* _Exercise goal_
Starting at the line below holding "(236, 228) = (263, 275): white" and stopping at the line holding "(473, 395) = (597, 411): purple", print every line exactly, both ends included, and leave the rest out.

Saved entries:
────────

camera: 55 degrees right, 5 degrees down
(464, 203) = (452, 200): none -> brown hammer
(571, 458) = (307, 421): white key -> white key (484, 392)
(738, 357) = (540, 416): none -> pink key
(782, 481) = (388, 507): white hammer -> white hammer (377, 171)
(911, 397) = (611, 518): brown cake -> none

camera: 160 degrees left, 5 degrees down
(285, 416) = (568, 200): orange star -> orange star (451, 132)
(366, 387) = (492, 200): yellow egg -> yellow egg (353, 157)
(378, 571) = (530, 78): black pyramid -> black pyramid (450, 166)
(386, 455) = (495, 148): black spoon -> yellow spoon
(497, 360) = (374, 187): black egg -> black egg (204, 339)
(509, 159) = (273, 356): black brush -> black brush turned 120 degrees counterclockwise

────────

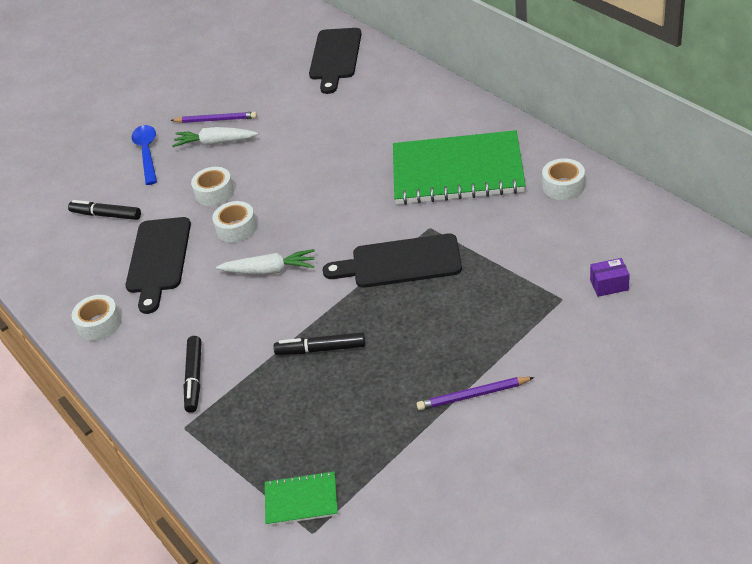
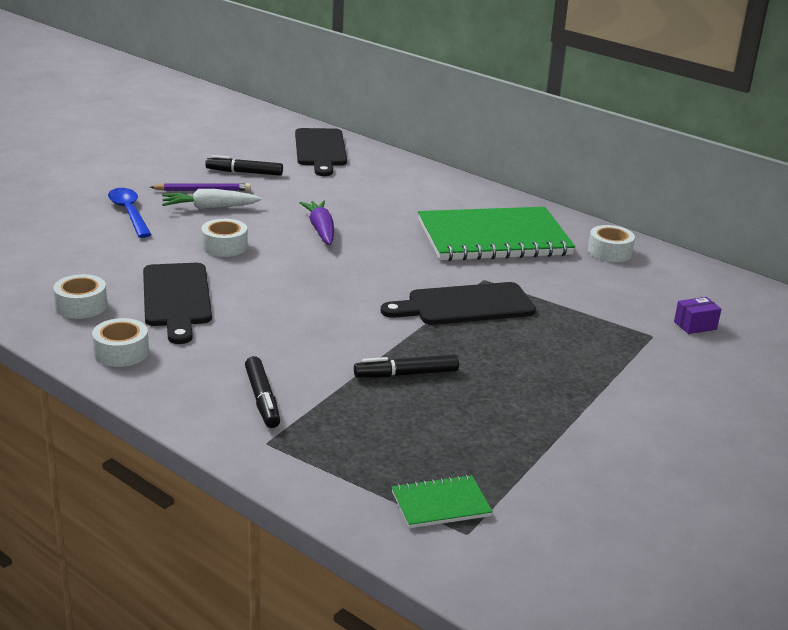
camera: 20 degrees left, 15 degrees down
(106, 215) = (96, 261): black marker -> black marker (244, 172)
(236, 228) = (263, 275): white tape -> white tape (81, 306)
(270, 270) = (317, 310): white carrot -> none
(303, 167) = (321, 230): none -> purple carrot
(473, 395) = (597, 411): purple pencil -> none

────────

* _Exercise answer_
(236, 228) = (263, 275): white tape -> white tape (81, 306)
(270, 270) = (317, 310): white carrot -> none
(303, 167) = (321, 230): none -> purple carrot
(473, 395) = (597, 411): purple pencil -> none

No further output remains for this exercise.